+++ Material shown
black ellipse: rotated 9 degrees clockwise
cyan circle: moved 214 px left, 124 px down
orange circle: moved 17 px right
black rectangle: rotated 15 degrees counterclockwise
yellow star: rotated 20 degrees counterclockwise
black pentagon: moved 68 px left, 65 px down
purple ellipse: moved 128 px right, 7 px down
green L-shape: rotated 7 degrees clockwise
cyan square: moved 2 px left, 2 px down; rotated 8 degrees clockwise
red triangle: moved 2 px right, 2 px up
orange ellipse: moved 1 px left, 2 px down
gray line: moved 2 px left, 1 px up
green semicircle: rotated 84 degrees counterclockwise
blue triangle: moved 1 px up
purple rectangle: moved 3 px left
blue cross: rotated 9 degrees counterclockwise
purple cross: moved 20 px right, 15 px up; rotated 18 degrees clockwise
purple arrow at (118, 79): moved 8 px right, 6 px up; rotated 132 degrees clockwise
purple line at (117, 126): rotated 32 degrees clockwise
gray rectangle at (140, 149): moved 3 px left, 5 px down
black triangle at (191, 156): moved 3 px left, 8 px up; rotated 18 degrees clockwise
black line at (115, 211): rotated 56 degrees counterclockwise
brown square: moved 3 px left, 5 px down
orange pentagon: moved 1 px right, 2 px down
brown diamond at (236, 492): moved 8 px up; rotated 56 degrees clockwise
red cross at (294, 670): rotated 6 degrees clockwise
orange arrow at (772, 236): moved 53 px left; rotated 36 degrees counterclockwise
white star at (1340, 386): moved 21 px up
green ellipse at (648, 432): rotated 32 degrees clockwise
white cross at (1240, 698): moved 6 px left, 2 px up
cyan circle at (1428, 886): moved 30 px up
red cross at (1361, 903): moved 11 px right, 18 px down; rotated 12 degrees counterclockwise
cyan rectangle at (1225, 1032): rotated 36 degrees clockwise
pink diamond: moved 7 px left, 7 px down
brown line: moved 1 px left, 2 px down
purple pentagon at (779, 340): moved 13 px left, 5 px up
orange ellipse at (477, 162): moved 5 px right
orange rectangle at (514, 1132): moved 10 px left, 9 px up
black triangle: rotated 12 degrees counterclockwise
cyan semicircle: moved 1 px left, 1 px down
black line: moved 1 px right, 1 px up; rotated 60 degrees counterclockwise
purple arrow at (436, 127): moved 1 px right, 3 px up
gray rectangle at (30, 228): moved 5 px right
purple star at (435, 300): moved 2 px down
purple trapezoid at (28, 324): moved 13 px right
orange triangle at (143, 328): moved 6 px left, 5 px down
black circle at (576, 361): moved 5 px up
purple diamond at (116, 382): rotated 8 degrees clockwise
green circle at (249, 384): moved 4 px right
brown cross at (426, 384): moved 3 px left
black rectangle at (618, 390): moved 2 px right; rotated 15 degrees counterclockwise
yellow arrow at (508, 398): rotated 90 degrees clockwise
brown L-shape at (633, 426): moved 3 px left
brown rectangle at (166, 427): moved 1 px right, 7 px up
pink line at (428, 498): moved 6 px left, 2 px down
++++++
• What you have to do:
Begin at the line that has "orange circle: moved 17 px right" in the entries above; stop after the line that has "red triangle: moved 2 px right, 2 px up". Transcribe exactly those lines and no others.

• Answer area:
orange circle: moved 17 px right
black rectangle: rotated 15 degrees counterclockwise
yellow star: rotated 20 degrees counterclockwise
black pentagon: moved 68 px left, 65 px down
purple ellipse: moved 128 px right, 7 px down
green L-shape: rotated 7 degrees clockwise
cyan square: moved 2 px left, 2 px down; rotated 8 degrees clockwise
red triangle: moved 2 px right, 2 px up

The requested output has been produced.